Information given:
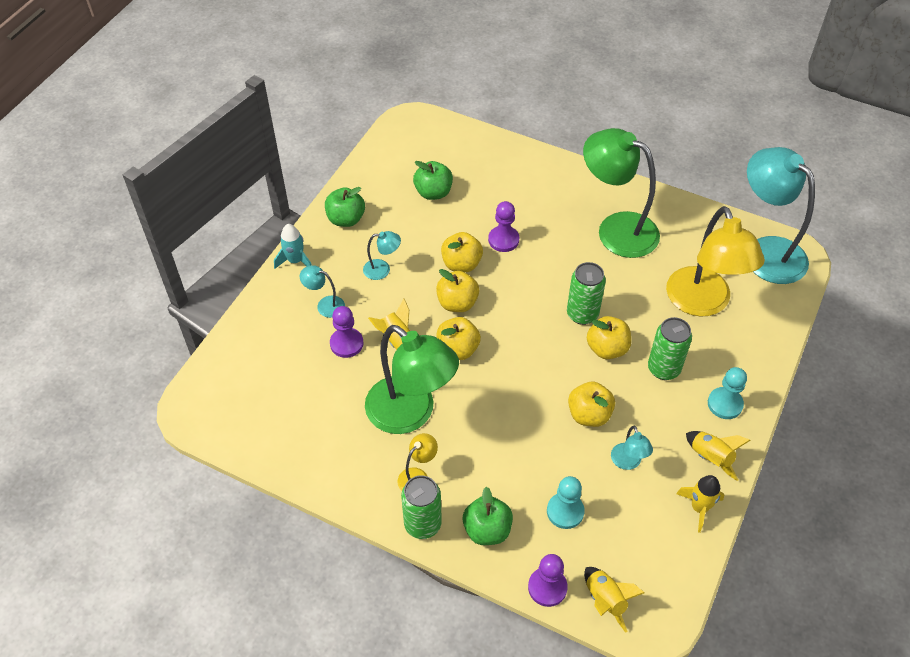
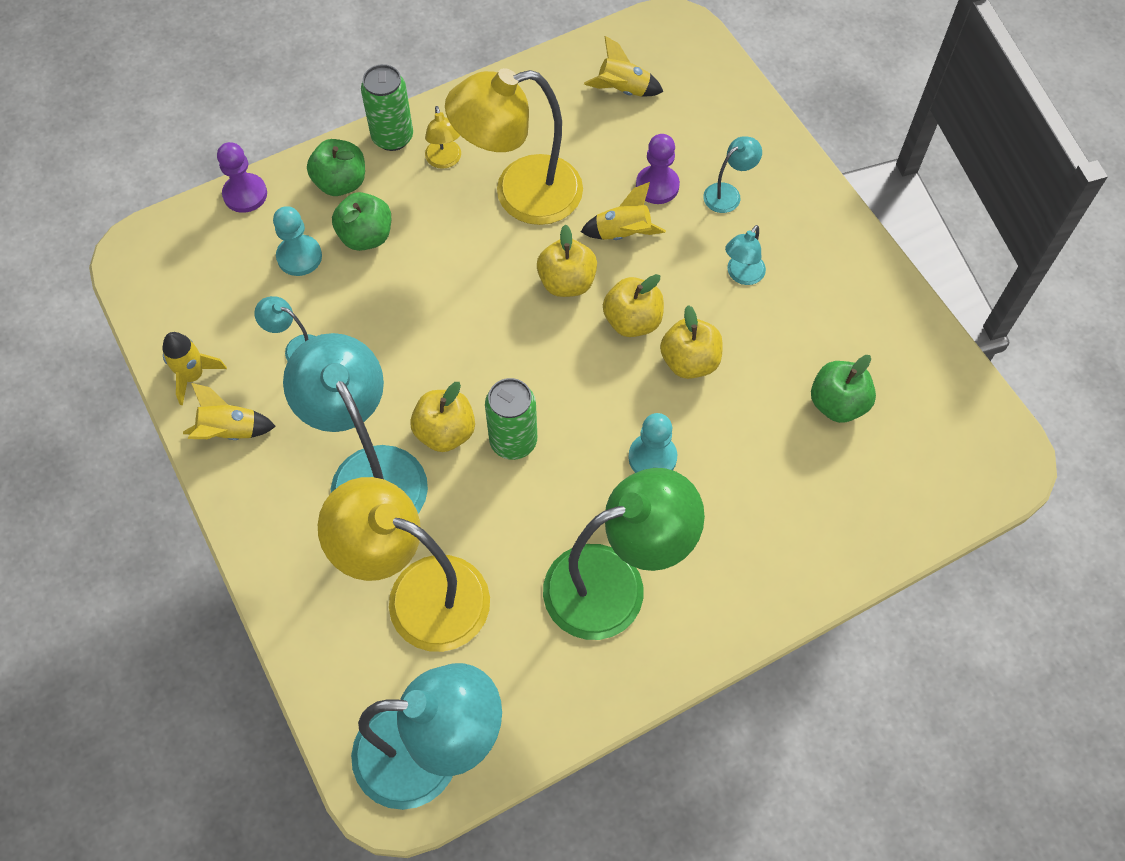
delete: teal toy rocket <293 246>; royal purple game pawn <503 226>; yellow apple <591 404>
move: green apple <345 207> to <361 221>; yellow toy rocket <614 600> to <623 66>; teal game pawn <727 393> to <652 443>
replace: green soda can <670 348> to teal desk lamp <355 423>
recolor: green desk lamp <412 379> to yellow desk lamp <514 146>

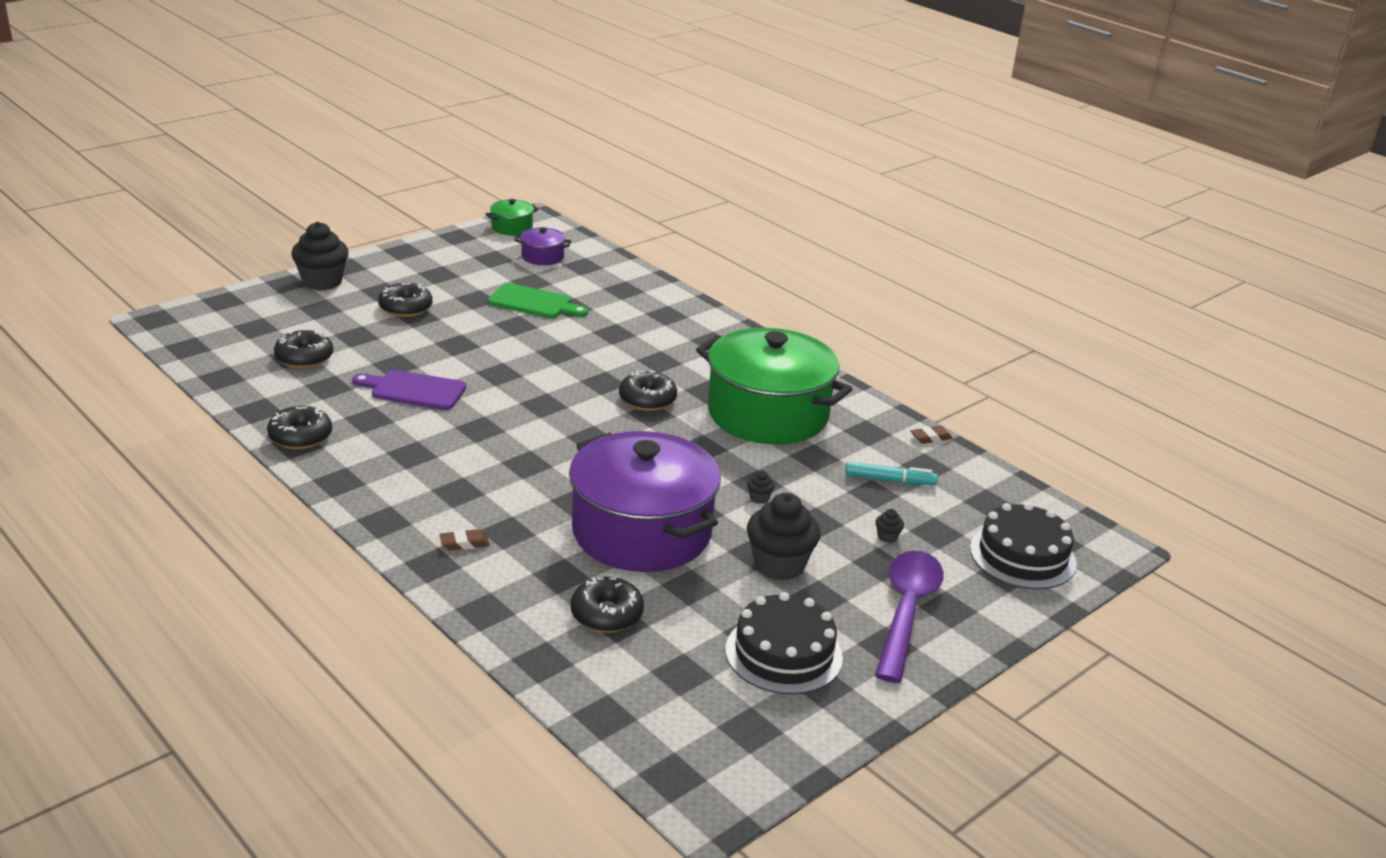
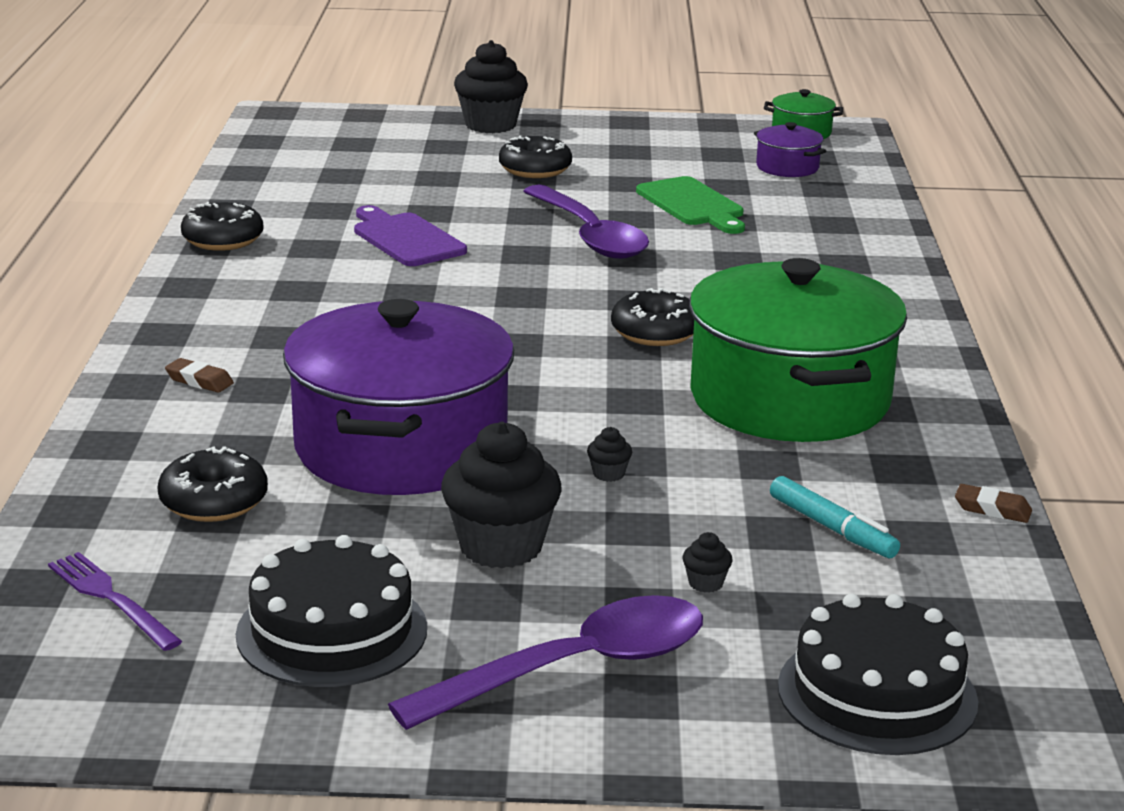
delete: ebony glazed donut <303 349>
insert: royal purple fork <115 601>; royal purple spoon <586 222>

Work request:
Pictures are not part of the copy; transcribe the rest of the data verbatim.

Task output:
delete: teal toy rocket <293 246>; royal purple game pawn <503 226>; yellow apple <591 404>
move: green apple <345 207> to <361 221>; yellow toy rocket <614 600> to <623 66>; teal game pawn <727 393> to <652 443>
replace: green soda can <670 348> to teal desk lamp <355 423>
recolor: green desk lamp <412 379> to yellow desk lamp <514 146>

delete: ebony glazed donut <303 349>
insert: royal purple fork <115 601>; royal purple spoon <586 222>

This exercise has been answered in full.